TASK ITEM = I'd like the entries reproduced exactly, with the images omitted.

(Coordinate-based object records)
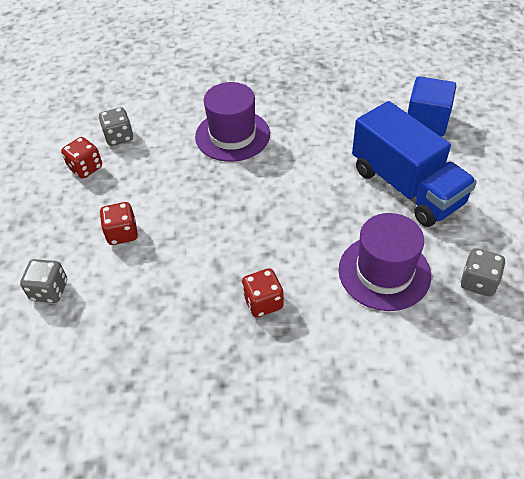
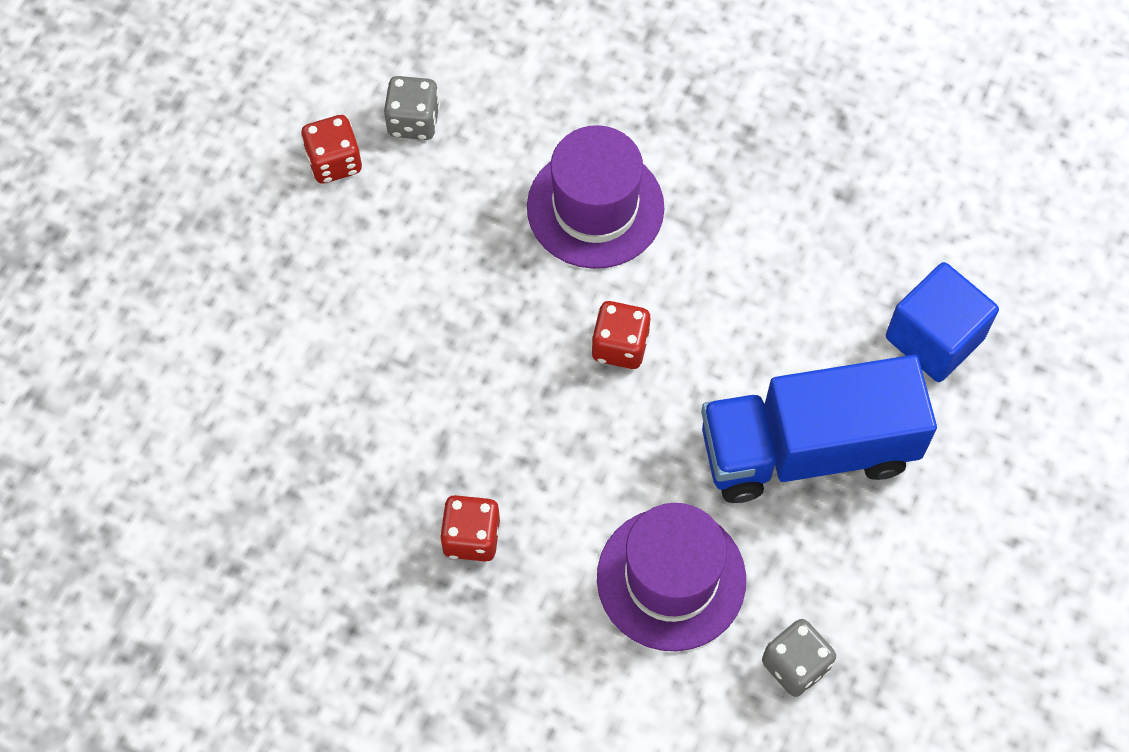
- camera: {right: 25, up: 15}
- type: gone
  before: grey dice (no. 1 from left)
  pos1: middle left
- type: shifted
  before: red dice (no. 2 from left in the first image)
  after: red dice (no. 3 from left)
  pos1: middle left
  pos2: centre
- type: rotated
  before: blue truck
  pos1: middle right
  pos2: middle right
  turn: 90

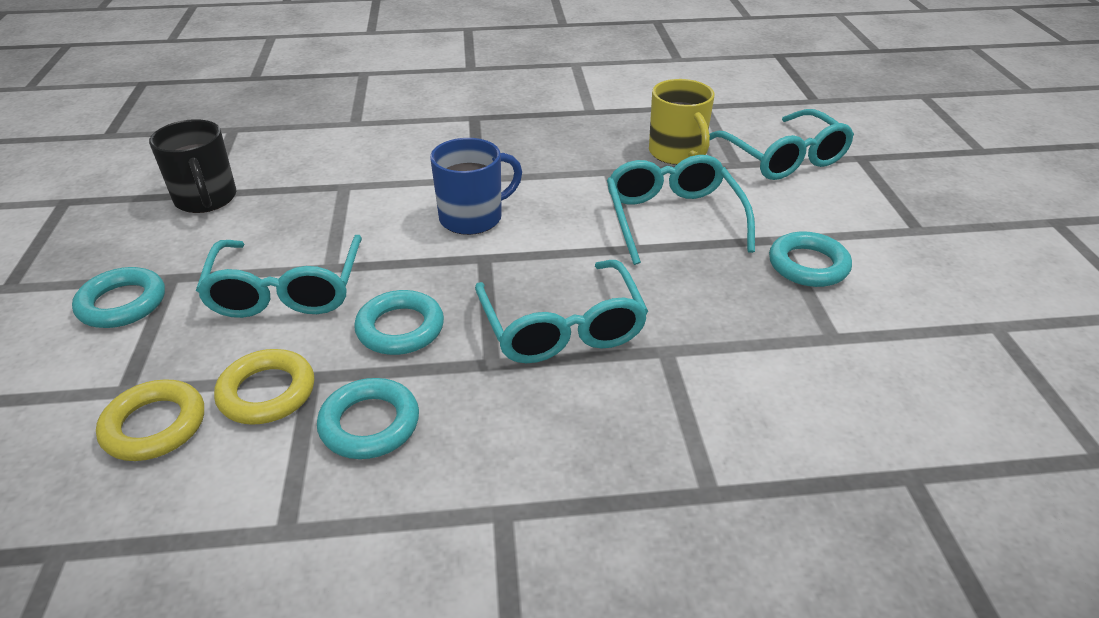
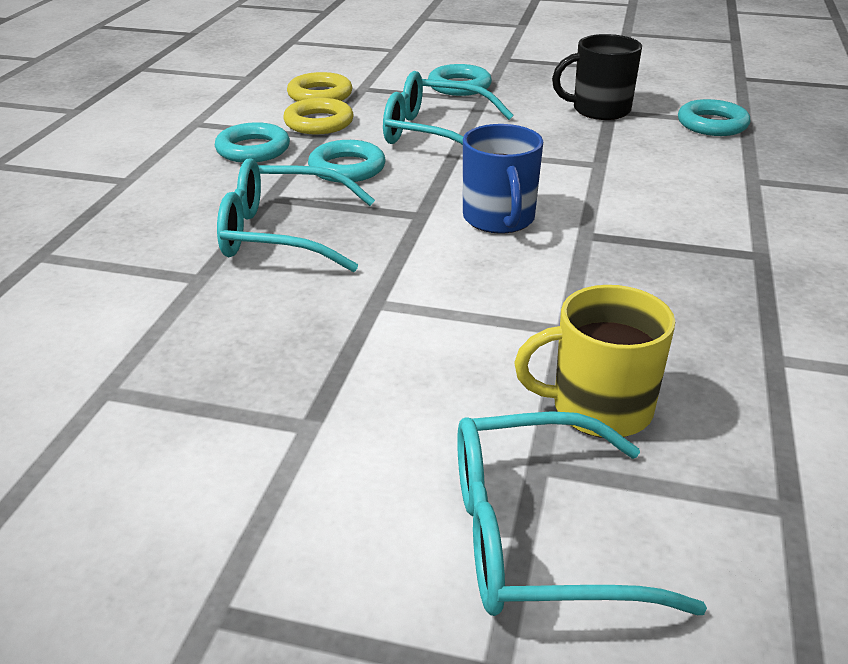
- camera: {right: 110, up: -5}
- type: gone
  before: turquoise glasses (no. 3 from left)
  pos1: centre
- type: shifted
  before: turquoise ring (no. 4 from left)
  pos1: middle right
  pos2: top right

YOUR RESPONSE =
- camera: {right: 25, up: 15}
- type: gone
  before: grey dice (no. 1 from left)
  pos1: middle left
- type: shifted
  before: red dice (no. 2 from left in the first image)
  after: red dice (no. 3 from left)
  pos1: middle left
  pos2: centre
- type: rotated
  before: blue truck
  pos1: middle right
  pos2: middle right
  turn: 90

- camera: {right: 110, up: -5}
- type: gone
  before: turquoise glasses (no. 3 from left)
  pos1: centre
- type: shifted
  before: turquoise ring (no. 4 from left)
  pos1: middle right
  pos2: top right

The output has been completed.